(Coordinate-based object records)
--------------------------------------------------
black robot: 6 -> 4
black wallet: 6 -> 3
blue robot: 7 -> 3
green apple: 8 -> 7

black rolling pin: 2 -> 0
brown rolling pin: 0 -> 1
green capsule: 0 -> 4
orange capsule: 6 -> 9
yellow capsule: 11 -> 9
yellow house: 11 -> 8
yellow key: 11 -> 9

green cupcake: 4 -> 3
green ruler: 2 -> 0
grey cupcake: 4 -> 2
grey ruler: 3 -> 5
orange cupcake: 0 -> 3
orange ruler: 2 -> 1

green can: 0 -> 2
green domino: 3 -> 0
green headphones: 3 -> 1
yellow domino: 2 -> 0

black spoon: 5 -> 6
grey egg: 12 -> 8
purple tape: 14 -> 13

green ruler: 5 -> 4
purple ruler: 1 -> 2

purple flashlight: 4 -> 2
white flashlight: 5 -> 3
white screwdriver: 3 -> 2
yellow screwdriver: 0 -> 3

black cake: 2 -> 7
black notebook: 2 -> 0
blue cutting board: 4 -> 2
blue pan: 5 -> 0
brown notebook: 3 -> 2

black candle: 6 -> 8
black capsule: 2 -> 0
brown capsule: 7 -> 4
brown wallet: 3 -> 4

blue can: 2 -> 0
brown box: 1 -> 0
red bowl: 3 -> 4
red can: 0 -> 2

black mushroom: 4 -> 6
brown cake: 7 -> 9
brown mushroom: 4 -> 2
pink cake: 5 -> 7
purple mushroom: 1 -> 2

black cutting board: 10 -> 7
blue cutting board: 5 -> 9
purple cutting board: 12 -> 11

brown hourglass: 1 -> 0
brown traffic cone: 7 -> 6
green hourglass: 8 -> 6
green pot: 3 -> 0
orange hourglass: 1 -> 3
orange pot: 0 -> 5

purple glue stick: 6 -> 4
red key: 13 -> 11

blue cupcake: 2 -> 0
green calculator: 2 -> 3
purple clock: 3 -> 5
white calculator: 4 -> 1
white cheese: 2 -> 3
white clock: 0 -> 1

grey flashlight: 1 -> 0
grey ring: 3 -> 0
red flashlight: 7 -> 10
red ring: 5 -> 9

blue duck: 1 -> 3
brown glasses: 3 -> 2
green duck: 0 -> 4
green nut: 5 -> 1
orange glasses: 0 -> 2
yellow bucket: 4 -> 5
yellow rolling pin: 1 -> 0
--------------------------------------------------
What you will do
Count the lines in these records that hold the string "orange". Only the number is wanted.

Answer below
6